RECORD EXTRACTS:

————

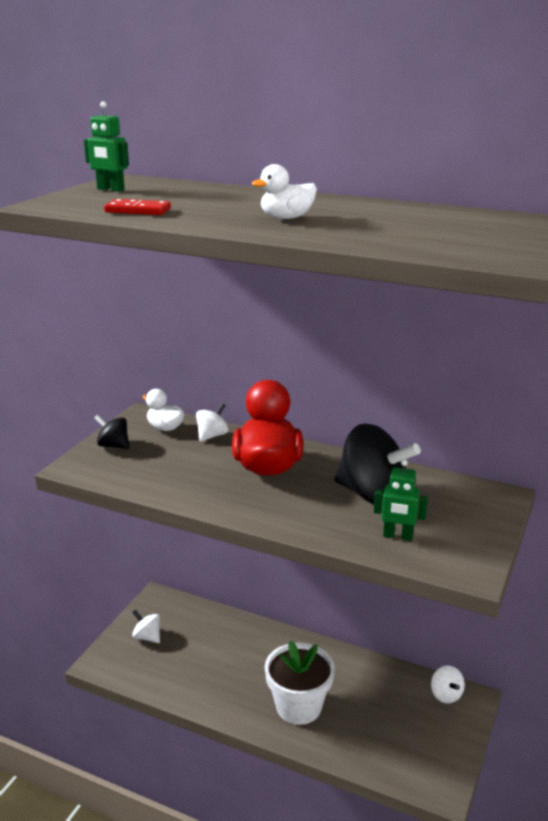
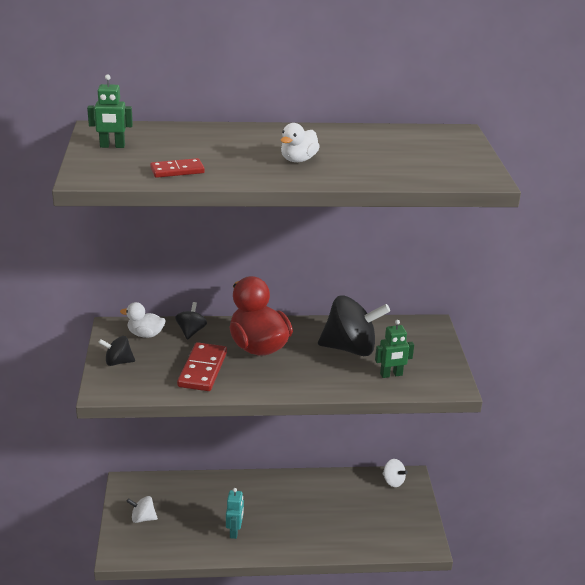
camera: 30 degrees left, 5 degrees up
(187, 473) = (203, 369): none -> red domino
(212, 436) = (191, 331): white spinning top -> black spinning top
(227, 685) = (235, 531): none -> turquoise robot
(298, 706) = (299, 527): white flower pot -> none

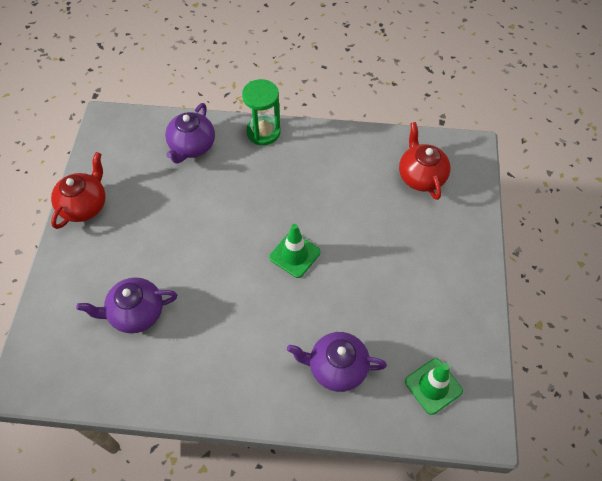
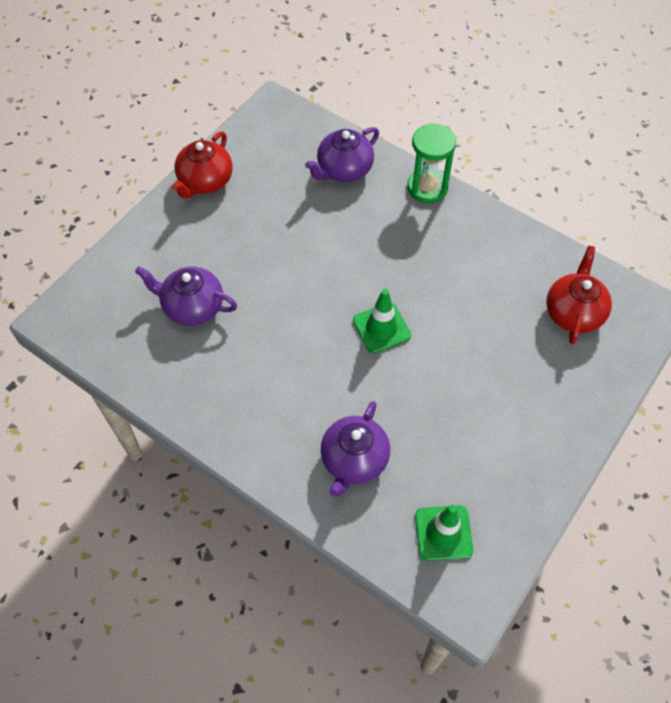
camera: 30 degrees right, 0 degrees up
(84, 205) = (205, 181): red teapot -> red teapot turned 150 degrees clockwise
(336, 367) = (354, 460): purple teapot -> purple teapot turned 105 degrees counterclockwise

————

TASK STATEMENT: Copy everything in the records above except the pictures, exactly as written.

FINISHED TASK:
camera: 30 degrees left, 5 degrees up
(187, 473) = (203, 369): none -> red domino
(212, 436) = (191, 331): white spinning top -> black spinning top
(227, 685) = (235, 531): none -> turquoise robot
(298, 706) = (299, 527): white flower pot -> none

camera: 30 degrees right, 0 degrees up
(84, 205) = (205, 181): red teapot -> red teapot turned 150 degrees clockwise
(336, 367) = (354, 460): purple teapot -> purple teapot turned 105 degrees counterclockwise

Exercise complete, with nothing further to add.